--- Dataset extract Enclosed Below ---
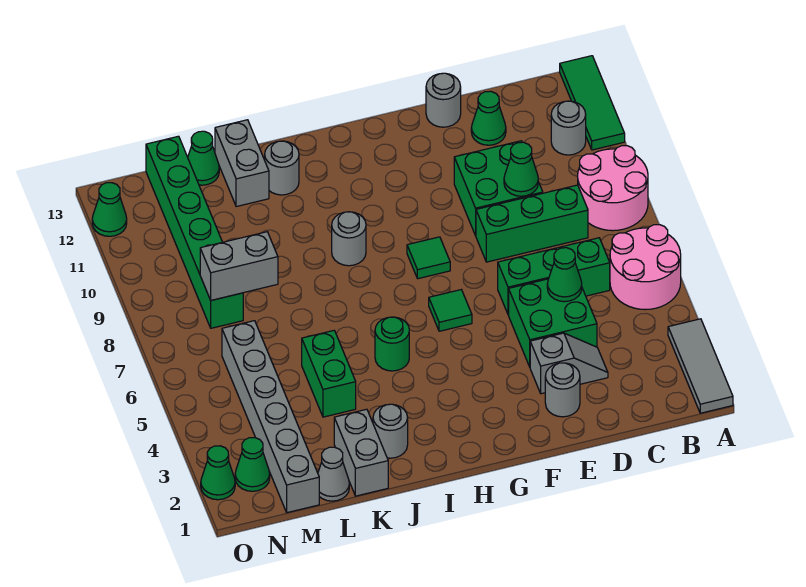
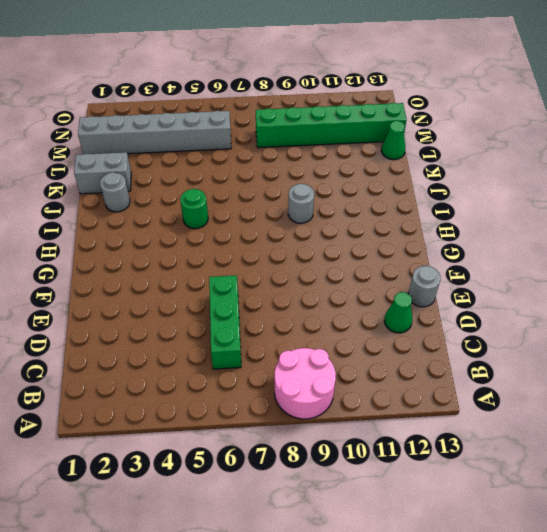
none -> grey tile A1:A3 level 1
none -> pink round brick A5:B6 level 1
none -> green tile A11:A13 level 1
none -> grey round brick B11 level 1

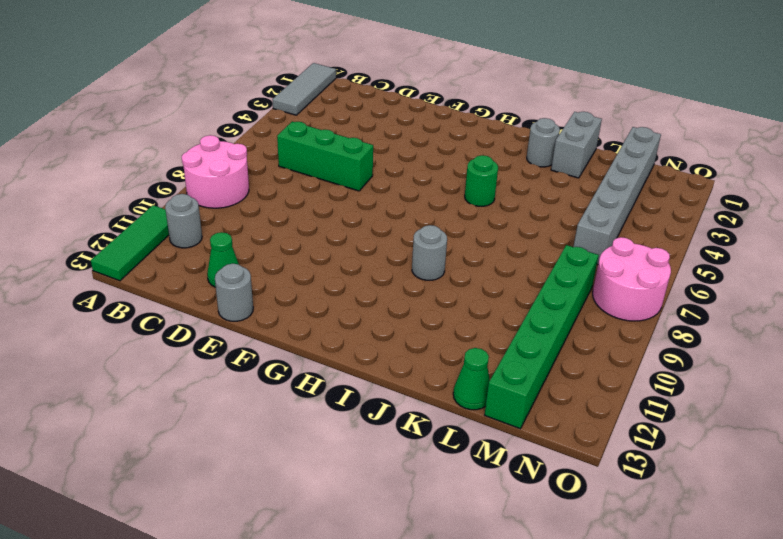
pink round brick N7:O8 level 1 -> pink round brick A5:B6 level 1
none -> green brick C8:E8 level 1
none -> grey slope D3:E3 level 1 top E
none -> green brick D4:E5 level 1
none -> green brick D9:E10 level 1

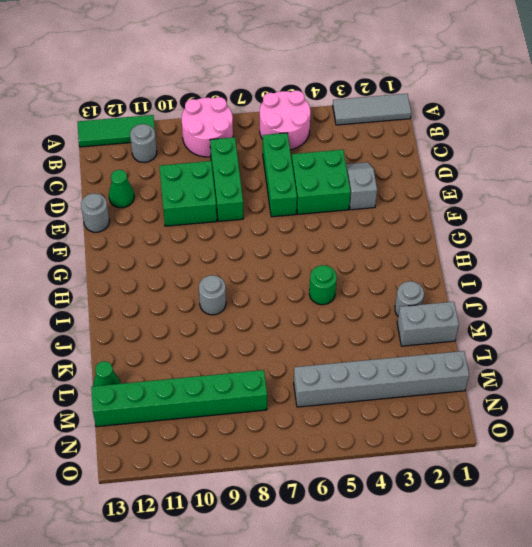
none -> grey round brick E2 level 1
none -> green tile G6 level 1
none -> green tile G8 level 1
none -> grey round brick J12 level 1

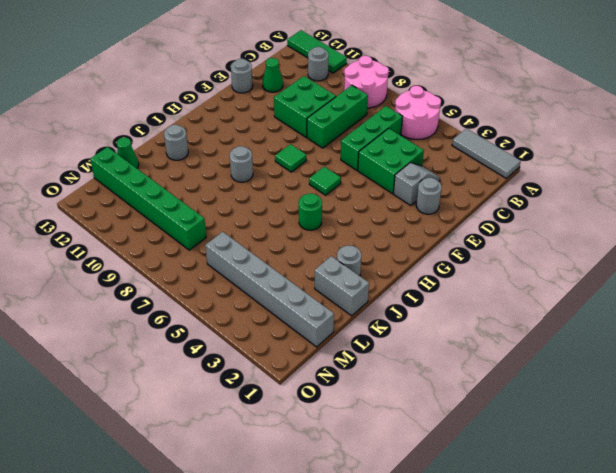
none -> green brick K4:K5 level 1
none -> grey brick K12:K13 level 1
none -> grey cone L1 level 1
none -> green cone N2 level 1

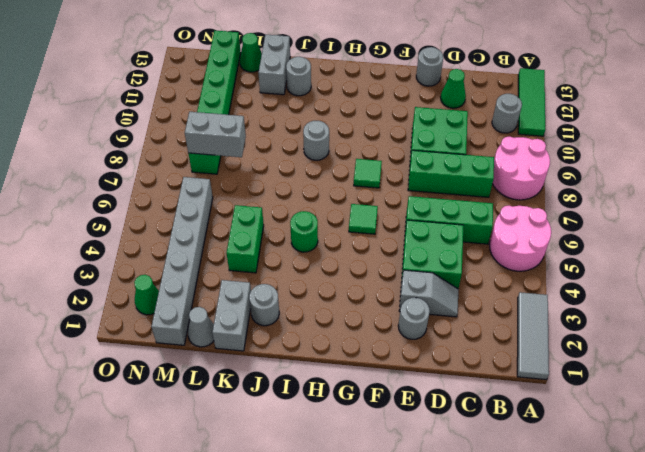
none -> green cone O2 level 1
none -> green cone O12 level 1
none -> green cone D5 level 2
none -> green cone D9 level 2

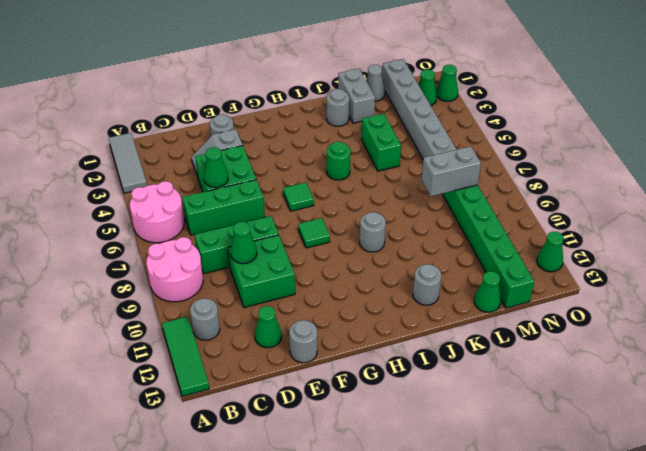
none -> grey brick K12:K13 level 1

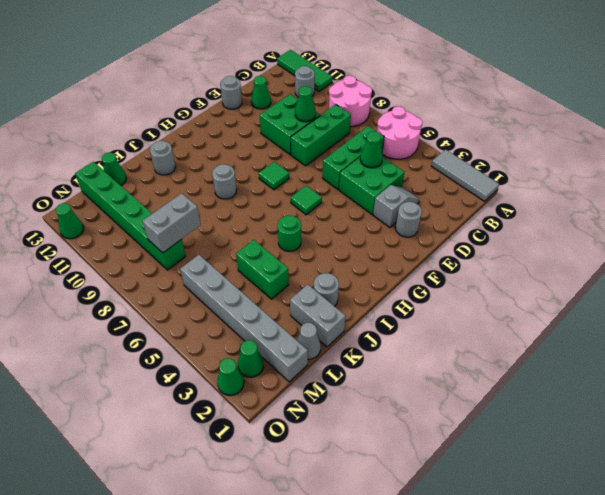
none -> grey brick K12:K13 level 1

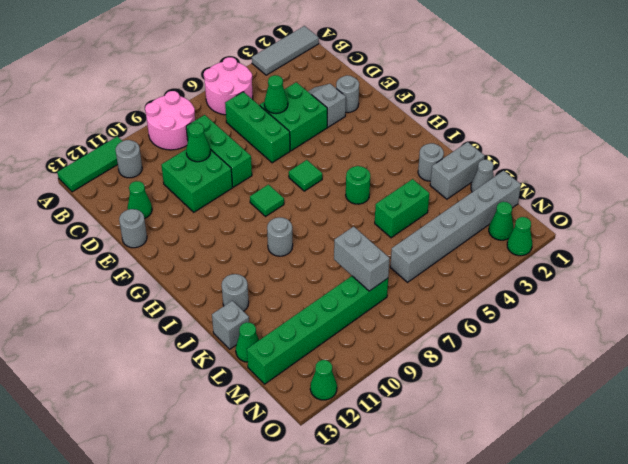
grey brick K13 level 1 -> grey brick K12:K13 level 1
--- End of Enclosed Dataset extract ---
** Requirement **
In the material above, please count the lines that hold the word "cone" and answer with only that number.

** Answer space **
6